**Task data**:
#####
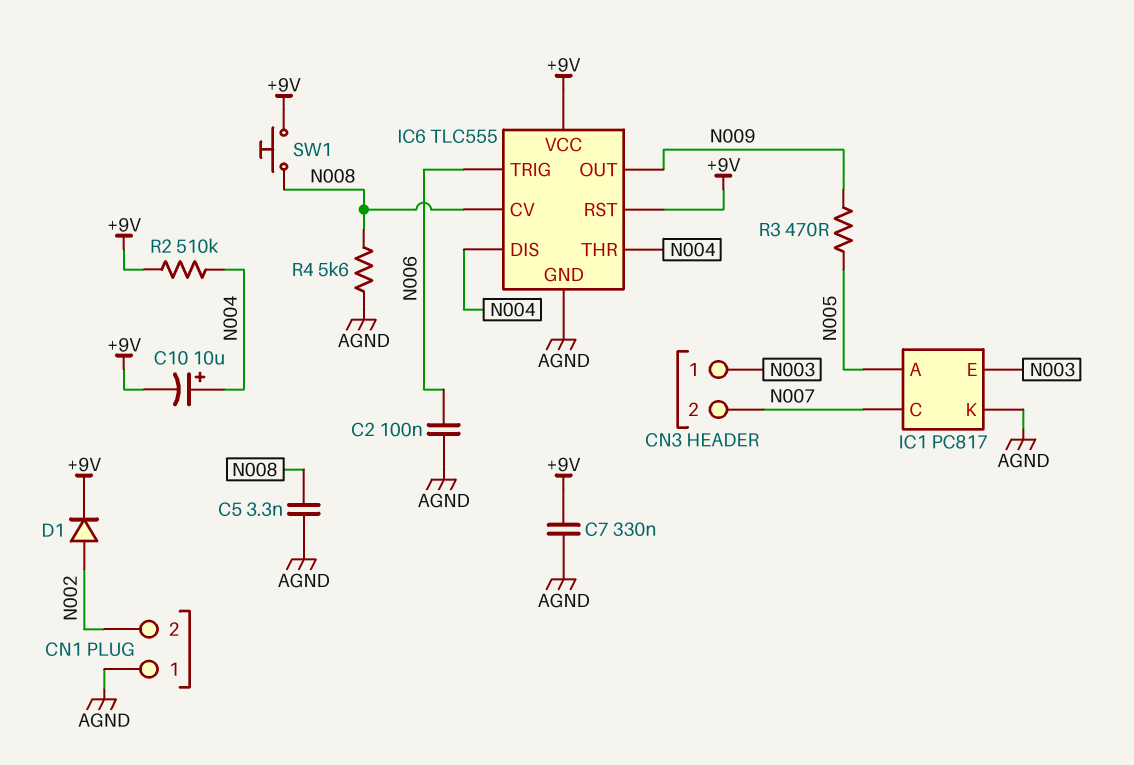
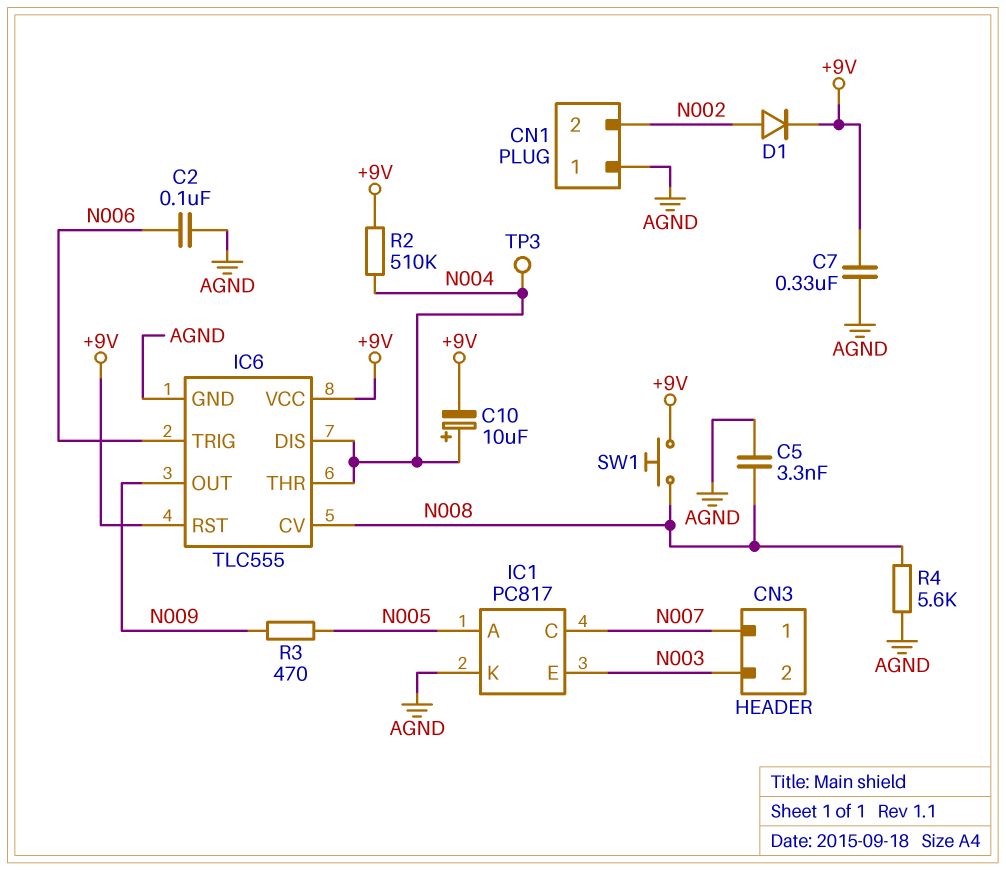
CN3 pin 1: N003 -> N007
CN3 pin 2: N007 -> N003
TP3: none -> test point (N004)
#####
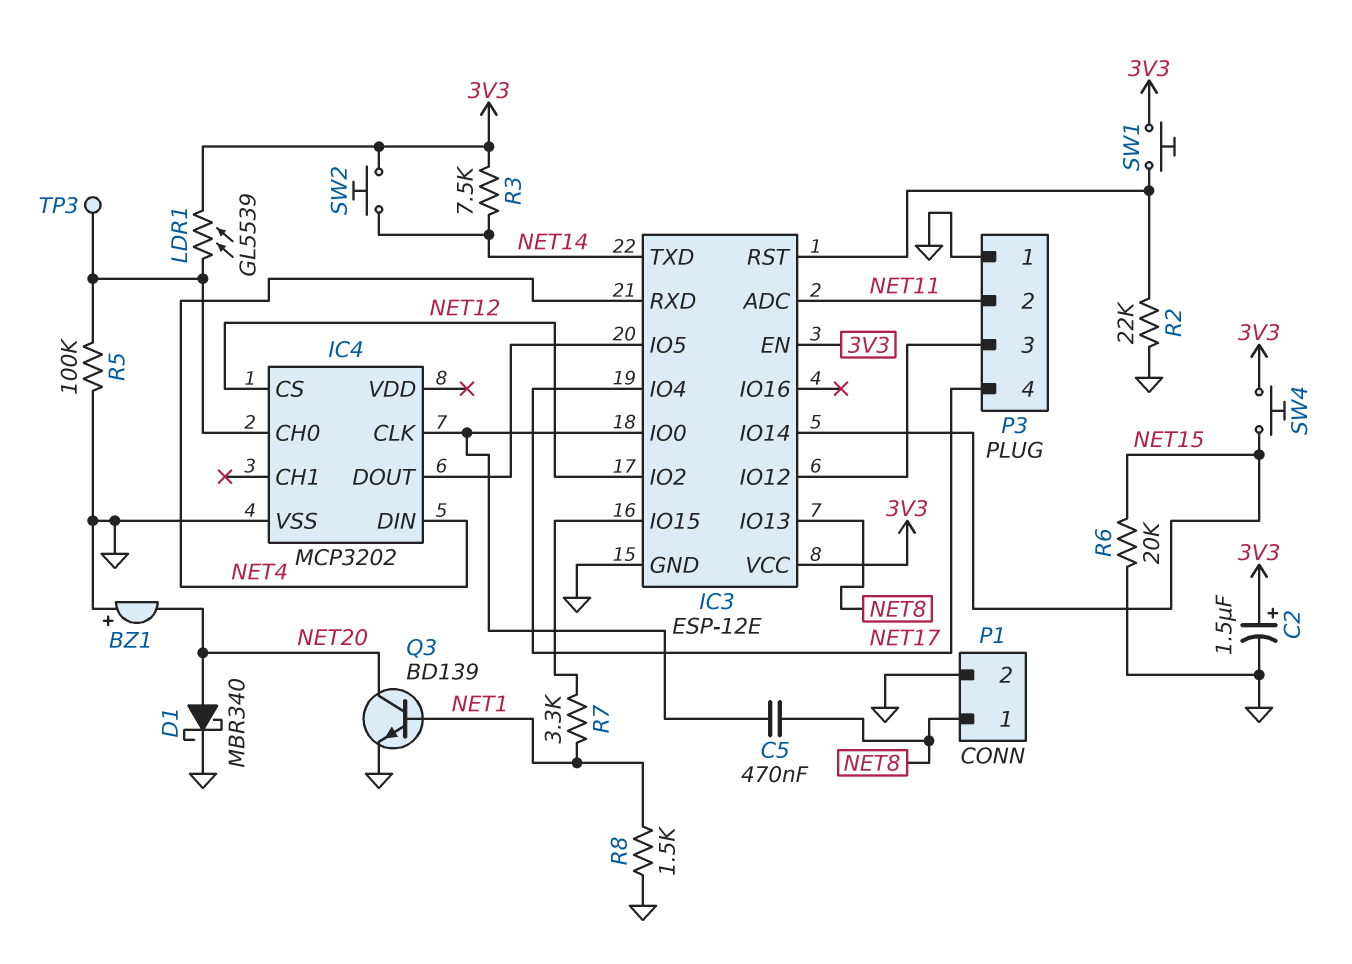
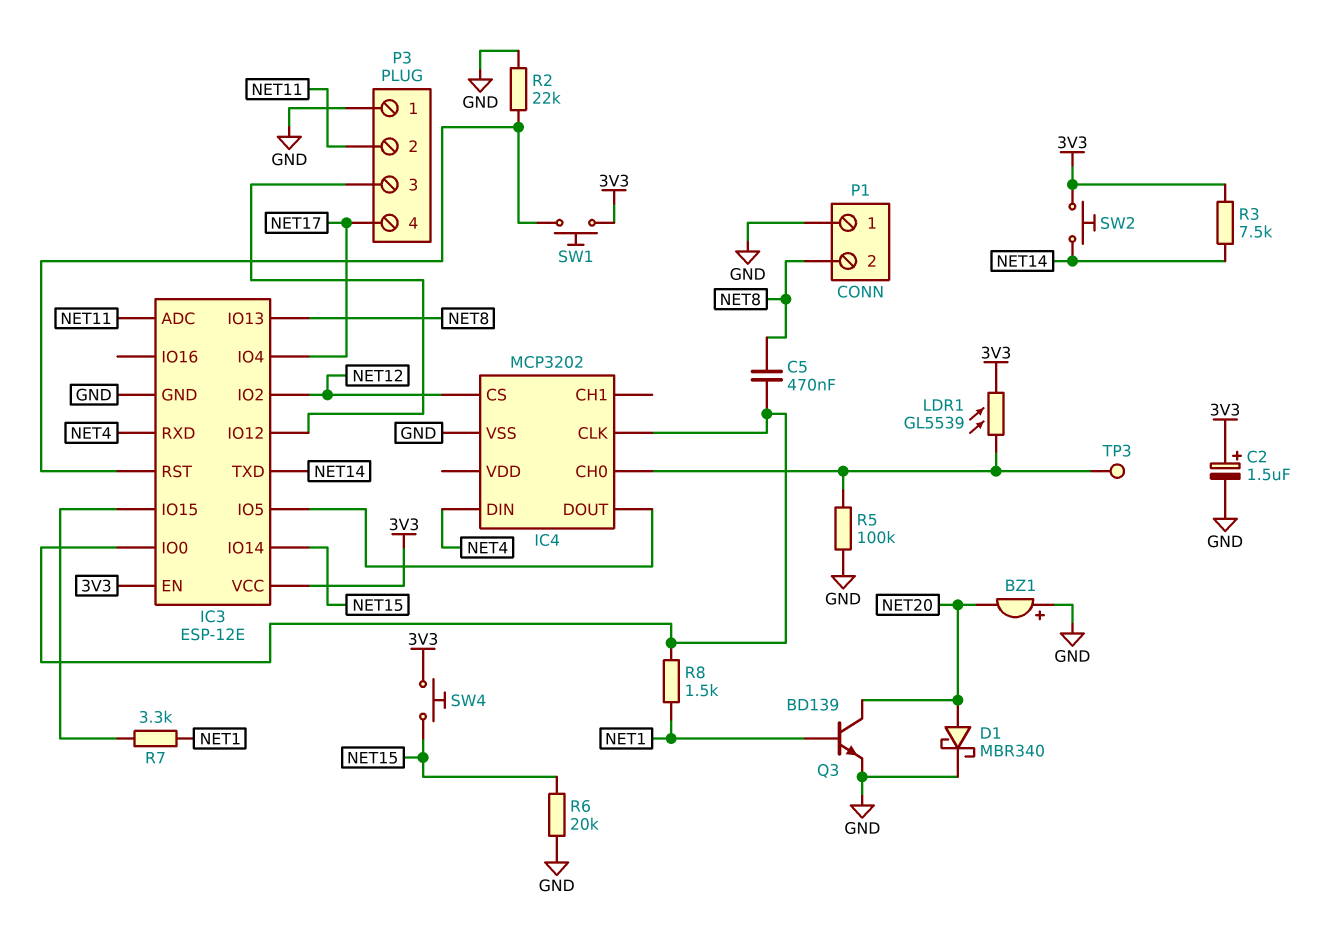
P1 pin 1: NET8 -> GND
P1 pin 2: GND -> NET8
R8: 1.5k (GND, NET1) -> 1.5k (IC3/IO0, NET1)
#####
**Required action**:
Print the lines above from the one with "P1 pin 1: NET8 -> GND" through the one with "R8: 1.5k (GND, NET1) -> 1.5k (IC3/IO0, NET1)", both included, exactly as written and nothing more.

**Response to this exercise**:
P1 pin 1: NET8 -> GND
P1 pin 2: GND -> NET8
R8: 1.5k (GND, NET1) -> 1.5k (IC3/IO0, NET1)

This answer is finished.